BEGIN
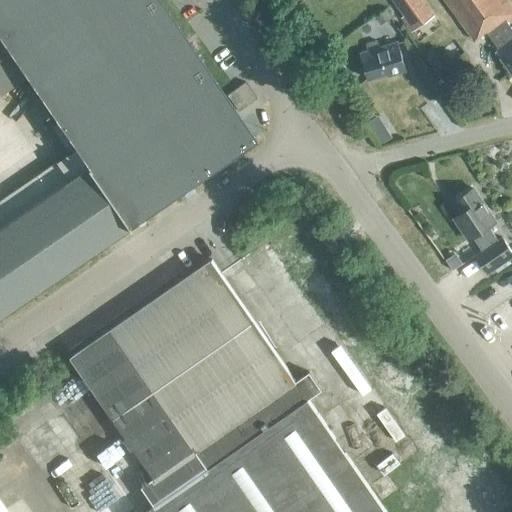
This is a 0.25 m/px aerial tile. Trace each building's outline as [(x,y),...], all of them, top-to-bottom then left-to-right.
[(83,167),(84,169),(124,228),(126,230),(128,229),(126,226),(177,191),(180,194),(188,184),(252,140),(253,142),(254,141),(156,0),(0,0),(0,57),(8,53),(85,165),(83,167)] [(425,5),(421,0),(399,0),(411,16),(425,5)] [(491,48),(511,76),(511,31),(506,23),(511,19),(511,11),(503,0),(441,0),(473,42),(485,33),(494,46),(491,48)] [(385,10),(375,17),(380,24),(390,17),(385,10)] [(386,73),(387,76),(405,71),(396,41),(379,46),(376,39),(365,42),(367,50),(359,52),(367,79),(386,73)] [(385,128),(376,133),(382,144),(392,138),(385,128)] [(54,164),(0,200),(0,226),(65,182),(54,164)] [(0,313),(124,228),(84,169),(65,182),(0,226),(0,313)] [(493,223),(472,189),(454,201),(462,213),(453,219),(466,240),(470,237),(479,251),(472,255),(484,274),(511,257),(499,239),(494,243),(485,228),(493,223)] [(210,260),(70,357),(154,479),(143,487),(155,504),(207,468),(231,451),(306,399),(210,260)] [(155,504),(142,511),(383,511),(306,399),(231,451),(207,468),(155,504)]
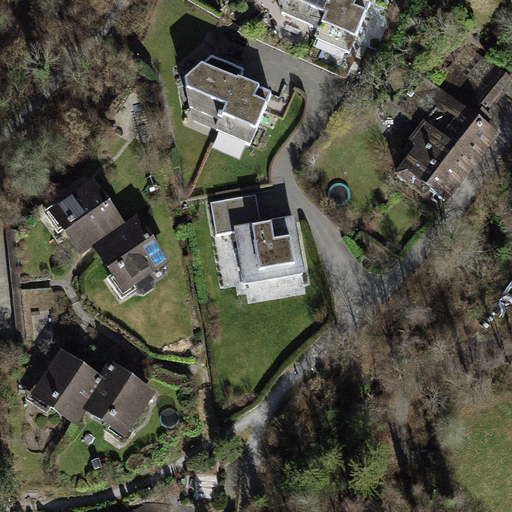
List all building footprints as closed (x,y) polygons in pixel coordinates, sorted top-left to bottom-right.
[(276,0),(280,15),(315,30),(312,38),(348,54),(371,2),(366,0),(276,0)] [(511,79),(465,46),(434,85),(487,126),(492,118),(489,116),(505,95),(501,92),(511,79)] [(180,79),(190,119),(215,129),(212,132),(248,146),(268,93),(239,79),(242,71),(208,57),(180,79)] [(414,125),(404,139),(413,147),(392,175),(406,186),(412,178),(446,204),(499,136),(487,126),(434,85),(420,74),(392,108),(414,125)] [(125,223),(94,178),(47,212),(80,257),(92,248),(125,223)] [(254,197),(211,205),(217,237),(237,233),(245,283),(301,274),(292,219),(259,225),(254,197)] [(154,289),(155,277),(152,273),(170,261),(137,214),(125,223),(92,248),(123,294),(134,286),(138,292),(144,296),(154,289)] [(100,374),(61,348),(31,395),(76,427),(86,412),(82,410),(103,377),(100,374)] [(109,359),(100,374),(103,377),(82,410),(86,412),(124,439),(157,391),(109,359)]
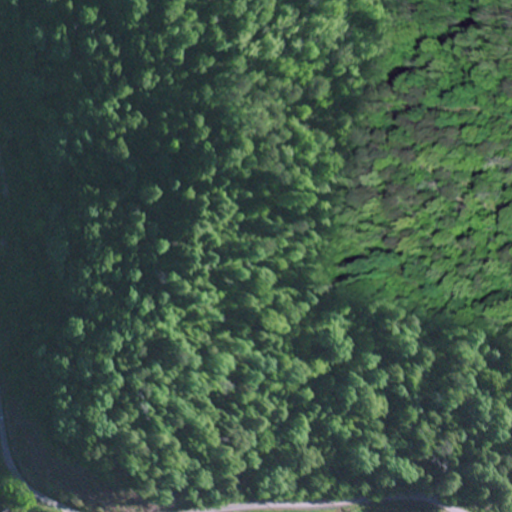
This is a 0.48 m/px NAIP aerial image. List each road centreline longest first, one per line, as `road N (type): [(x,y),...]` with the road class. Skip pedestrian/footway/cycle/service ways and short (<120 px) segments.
road 1 (residential): [(202,511),(252,501),(410,493),(457,511)]
road 2 (residential): [(0,378),(16,469),(72,511)]
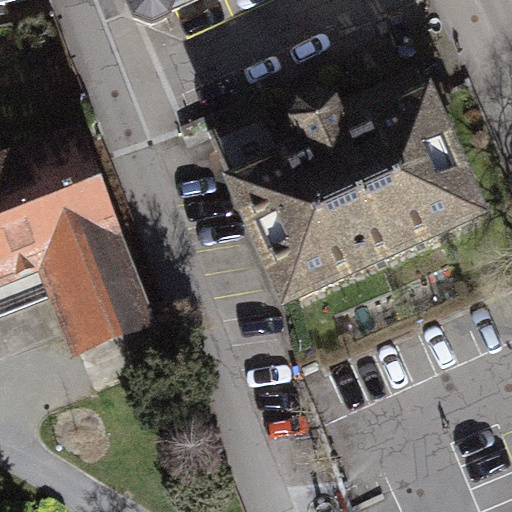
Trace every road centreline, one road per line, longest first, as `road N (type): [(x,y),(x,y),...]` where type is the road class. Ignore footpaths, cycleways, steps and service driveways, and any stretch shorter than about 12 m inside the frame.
road 1 (residential): [(132,92),(273,511)]
road 2 (residential): [(132,92),(349,0)]
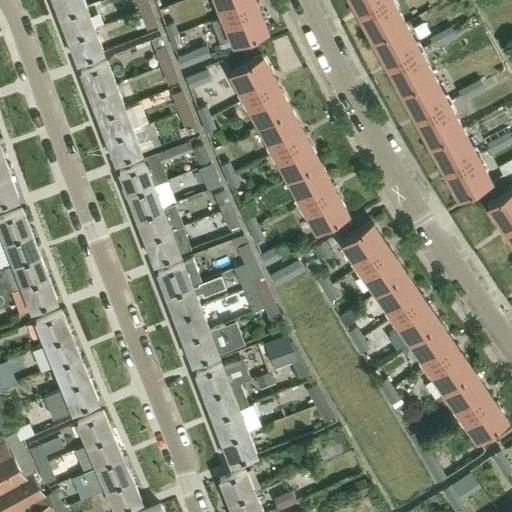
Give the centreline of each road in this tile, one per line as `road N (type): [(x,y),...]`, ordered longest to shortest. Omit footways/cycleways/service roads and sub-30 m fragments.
road 1 (residential): [(192,511),(183,464),(6,0)]
road 2 (residential): [(511,351),(400,191),(295,0)]
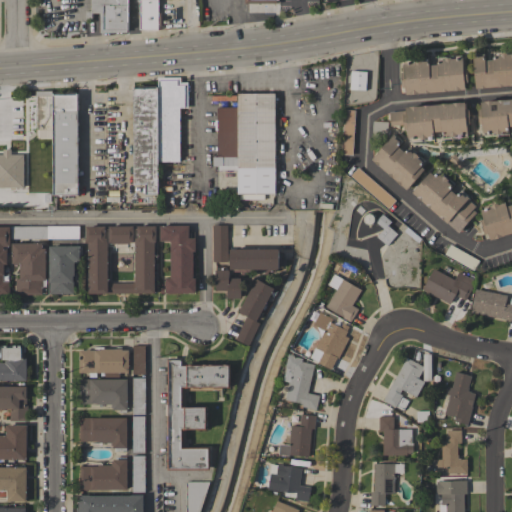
END
Write out, as a numbered list without blank lines, the lines of the records above that begin at the line containing "Trace every road" and stop after the line containing "road 2 (residential): [(132,92),(349,0)]".

OUTPUT OF THE EXERCISE
1. Trace every road centreline, one road per line, longest first, as `road N (type): [(x,y),(x,y),...]` where type is the road class. Ignore footpaths, cycleways, steps and service driveways, and any stretch shorter than about 12 m inside the frame.
2. road 1 (residential): [(132,92),(273,511)]
3. road 2 (residential): [(132,92),(349,0)]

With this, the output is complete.